- _Exercise prompt_: Where a line below holds the string "orange", that line goes into the answer.

━━━━━ Dataset content ━━━━━

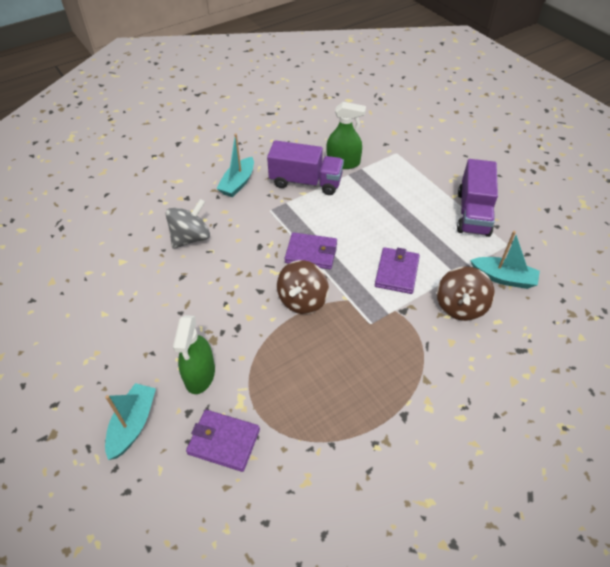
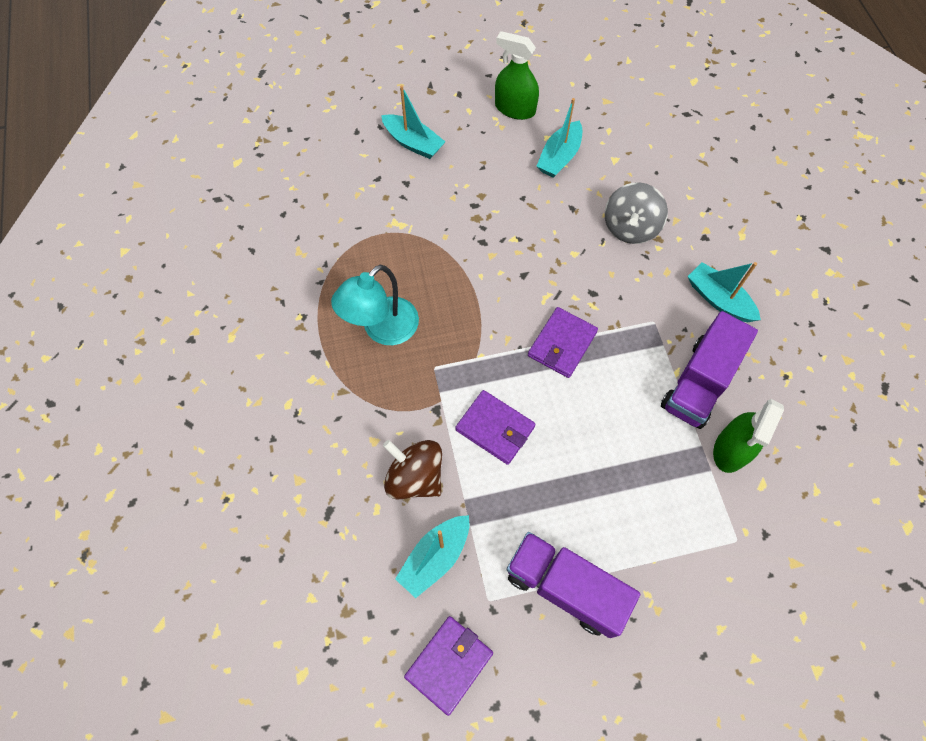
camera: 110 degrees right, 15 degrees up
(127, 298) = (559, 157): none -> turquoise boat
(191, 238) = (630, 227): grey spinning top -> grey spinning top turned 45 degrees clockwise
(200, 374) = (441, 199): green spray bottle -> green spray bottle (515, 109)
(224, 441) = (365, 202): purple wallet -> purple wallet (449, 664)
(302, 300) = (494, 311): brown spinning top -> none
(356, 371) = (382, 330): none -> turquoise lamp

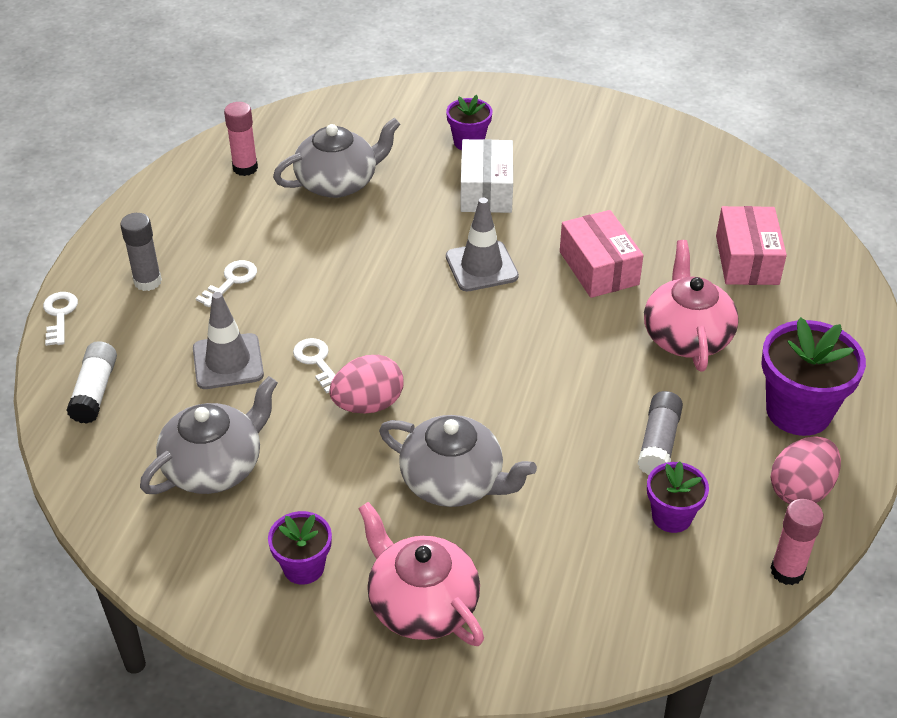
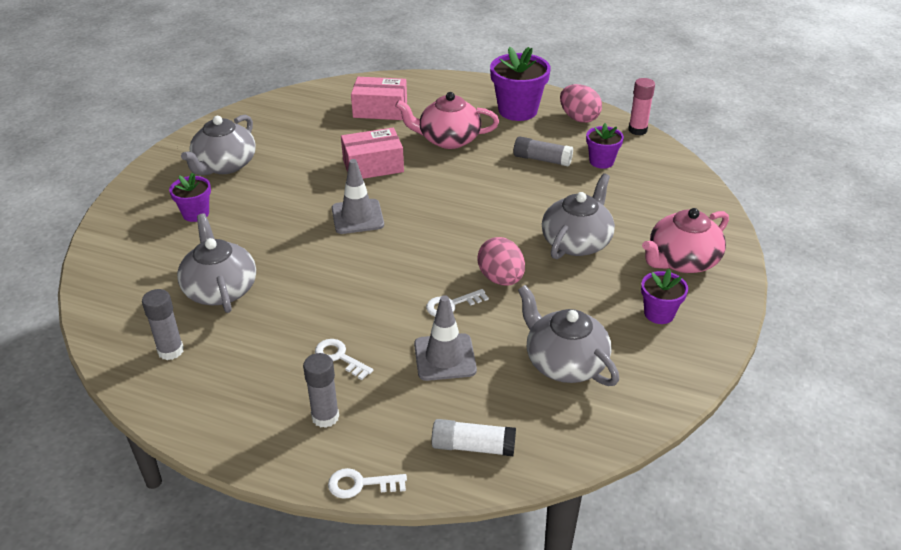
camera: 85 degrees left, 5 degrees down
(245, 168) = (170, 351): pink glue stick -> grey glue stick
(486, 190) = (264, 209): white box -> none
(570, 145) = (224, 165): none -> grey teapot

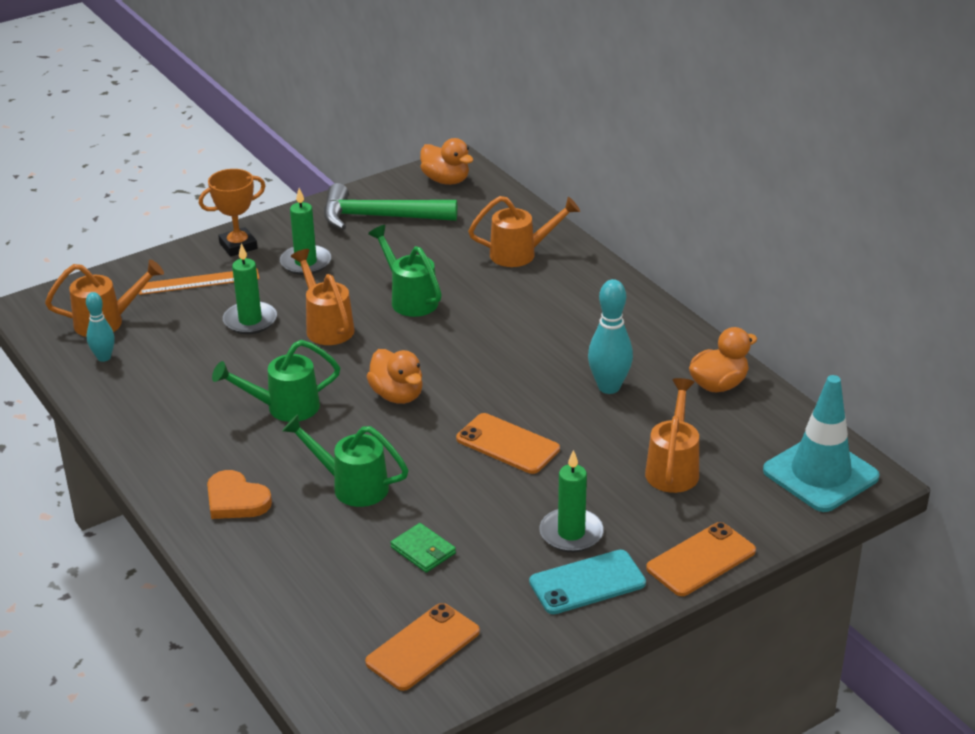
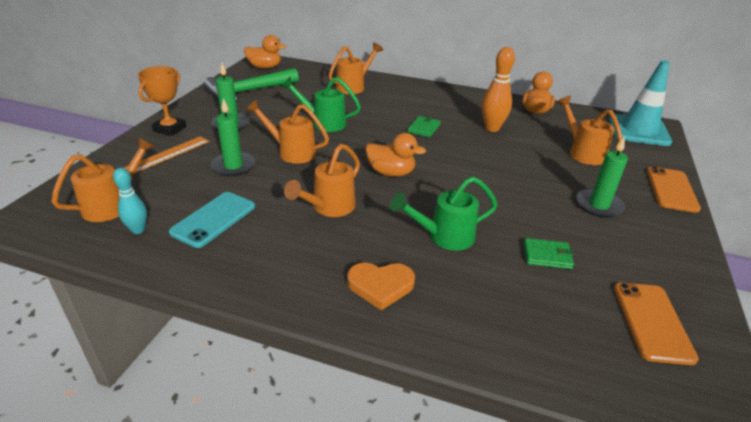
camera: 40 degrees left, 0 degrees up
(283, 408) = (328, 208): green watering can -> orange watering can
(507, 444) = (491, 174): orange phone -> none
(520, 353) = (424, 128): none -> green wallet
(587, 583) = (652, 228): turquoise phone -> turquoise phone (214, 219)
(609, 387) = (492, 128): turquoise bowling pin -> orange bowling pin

━━━━━

- _Exercise output_:
(283, 408) = (328, 208): green watering can -> orange watering can
(507, 444) = (491, 174): orange phone -> none
(609, 387) = (492, 128): turquoise bowling pin -> orange bowling pin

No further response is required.